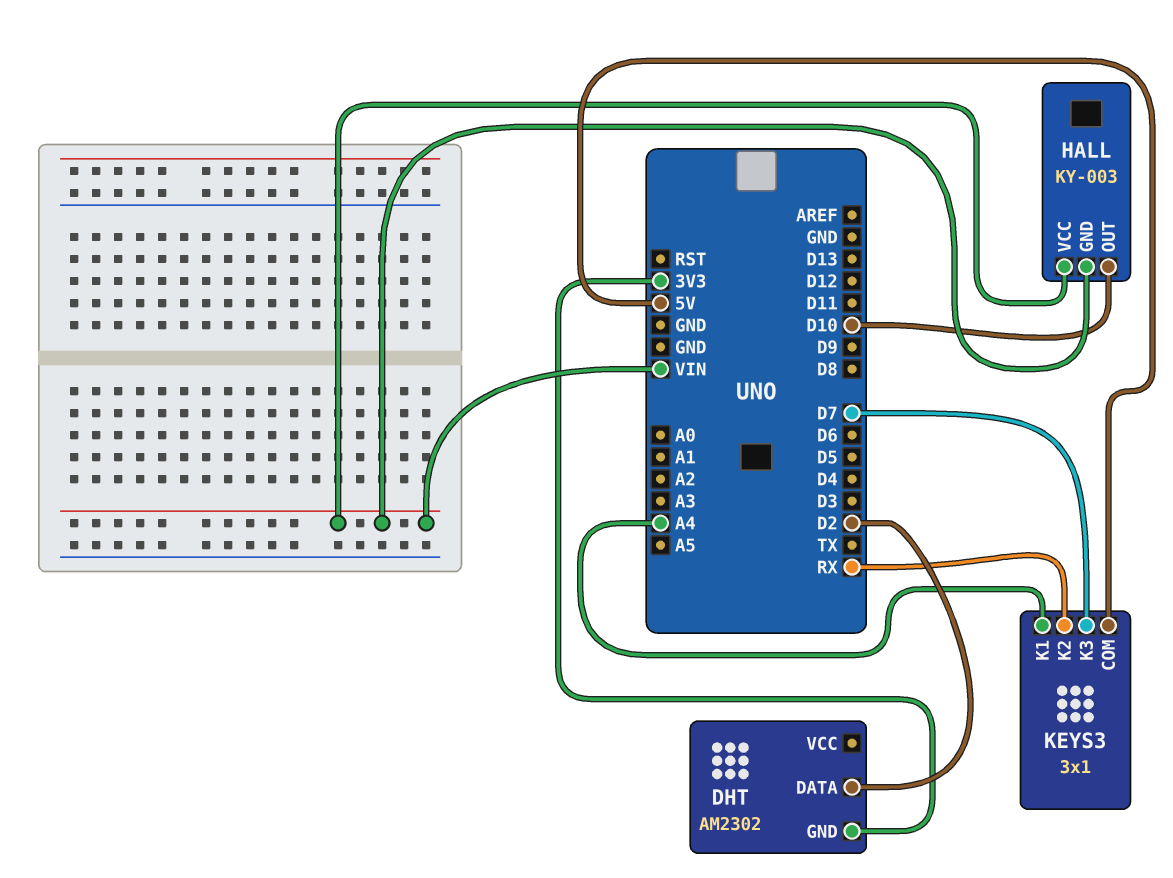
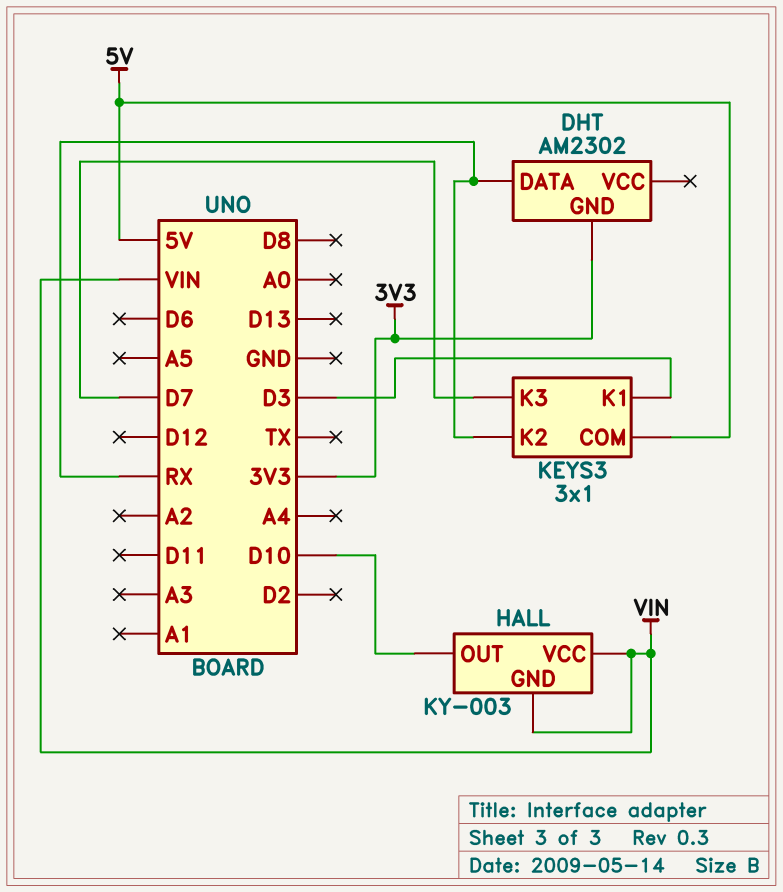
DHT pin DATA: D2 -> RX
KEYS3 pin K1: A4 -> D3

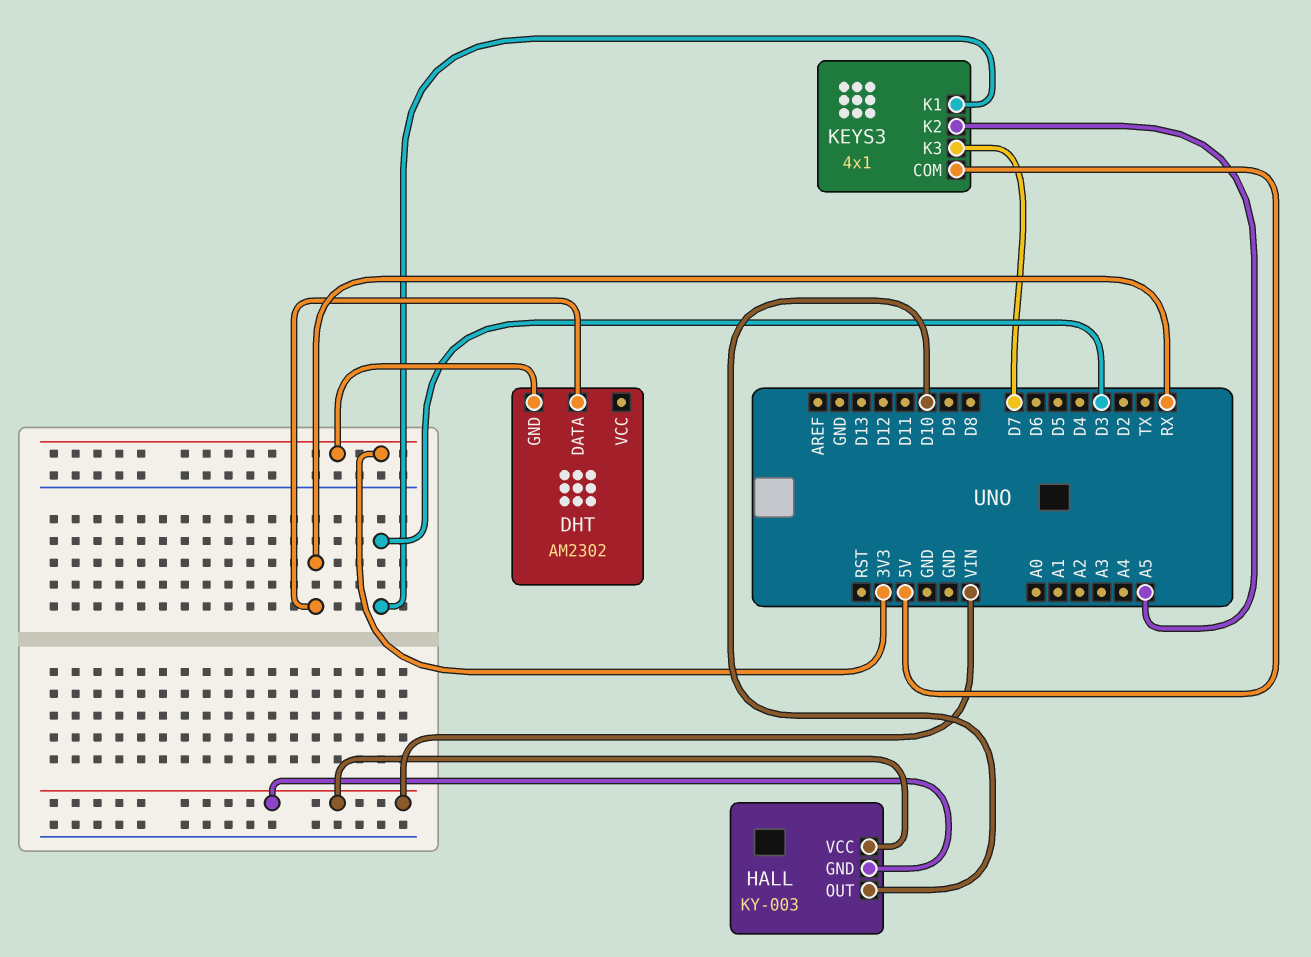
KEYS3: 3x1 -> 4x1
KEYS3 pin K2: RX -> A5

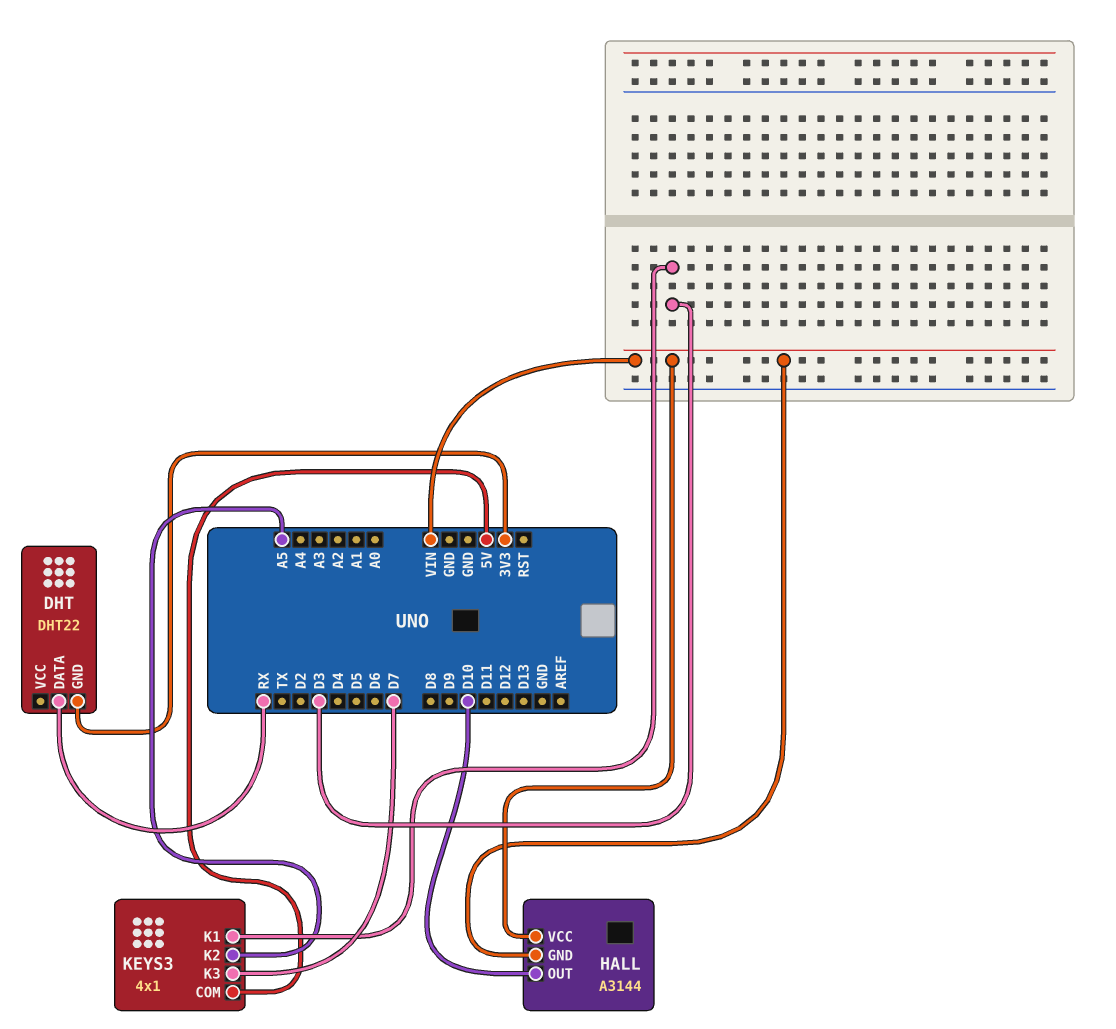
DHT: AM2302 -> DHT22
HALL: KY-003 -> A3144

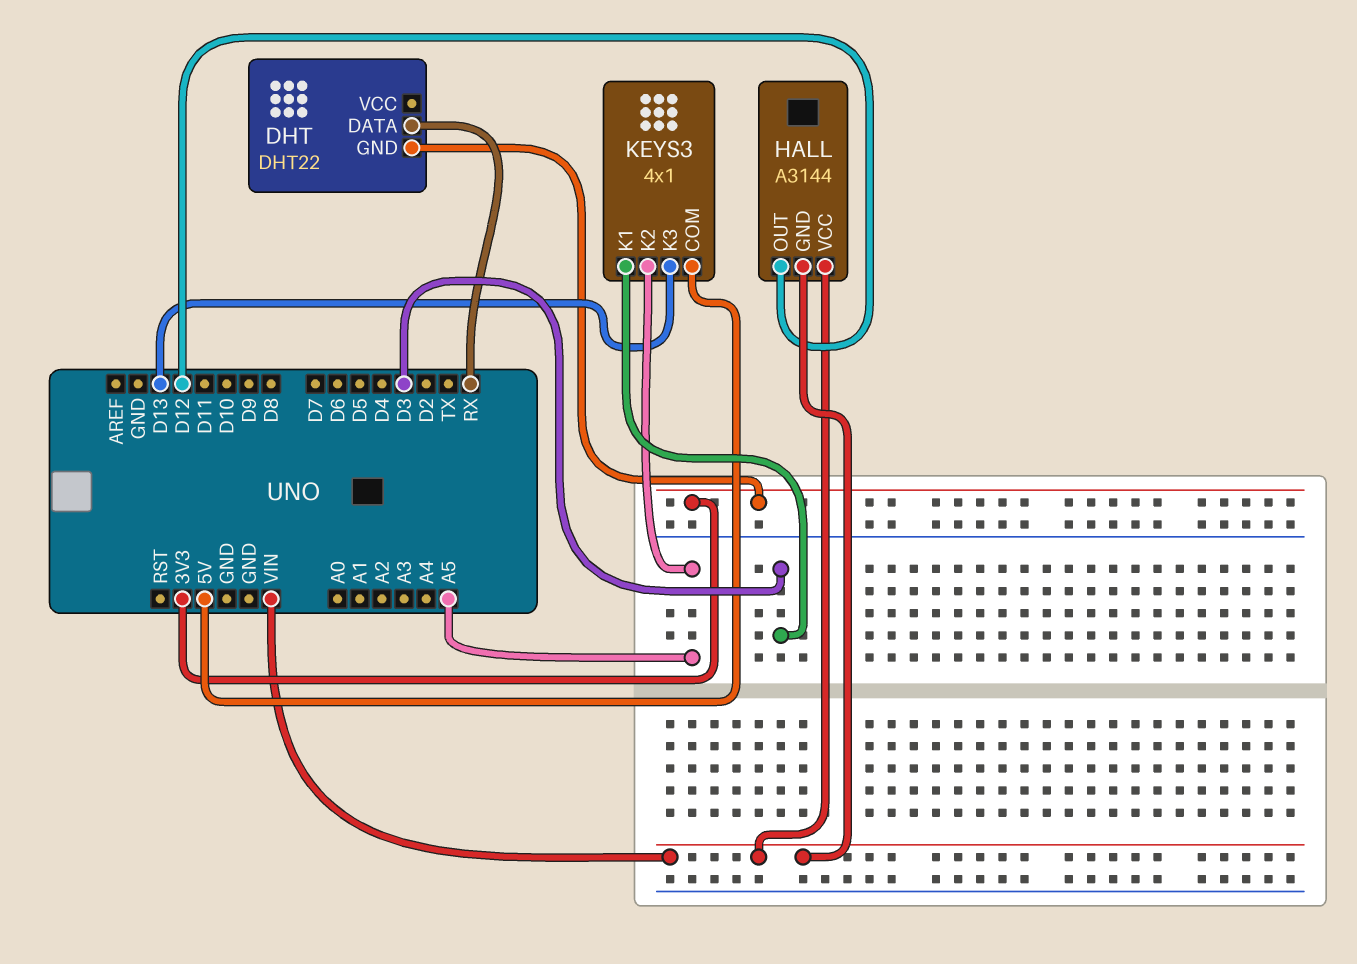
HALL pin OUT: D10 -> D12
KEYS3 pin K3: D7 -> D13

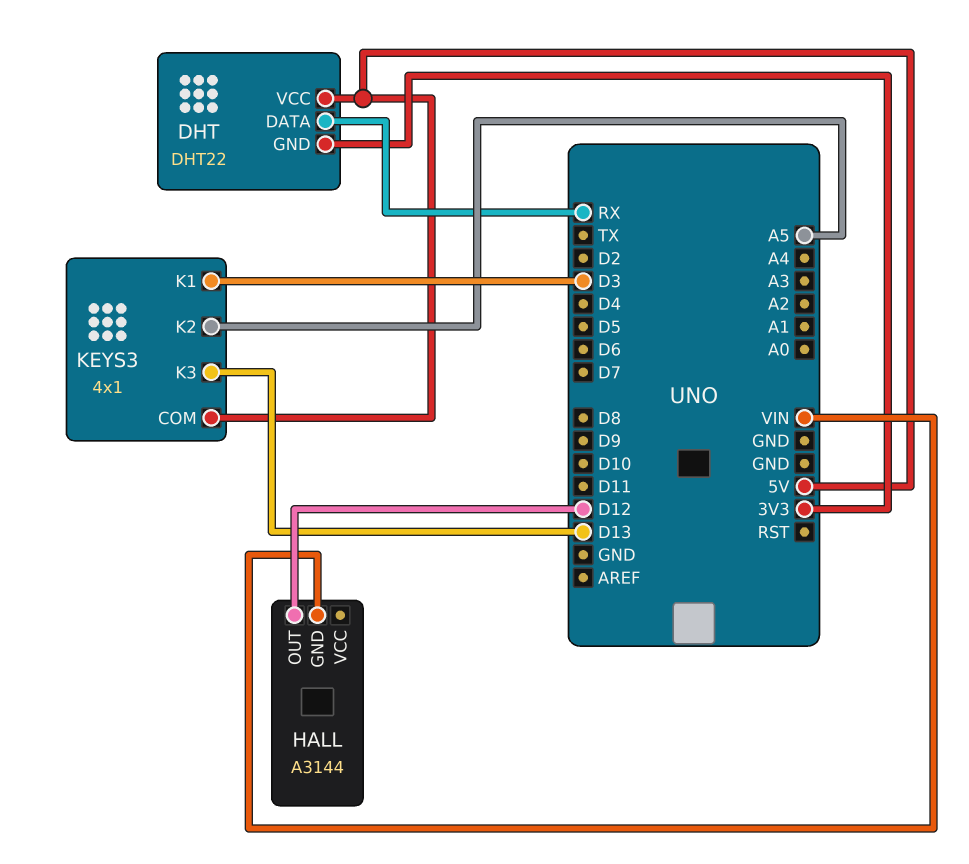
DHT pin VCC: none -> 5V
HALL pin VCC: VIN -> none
__________
◆ **WORK ORDER**
In the answer, give only the lines from the one containing "KEYS3: 3x1 -> 4x1" through the end of the records above, each reproduced exactly. Include no pictures.

◆ **ANSWER BOX**
KEYS3: 3x1 -> 4x1
KEYS3 pin K2: RX -> A5

DHT: AM2302 -> DHT22
HALL: KY-003 -> A3144

HALL pin OUT: D10 -> D12
KEYS3 pin K3: D7 -> D13

DHT pin VCC: none -> 5V
HALL pin VCC: VIN -> none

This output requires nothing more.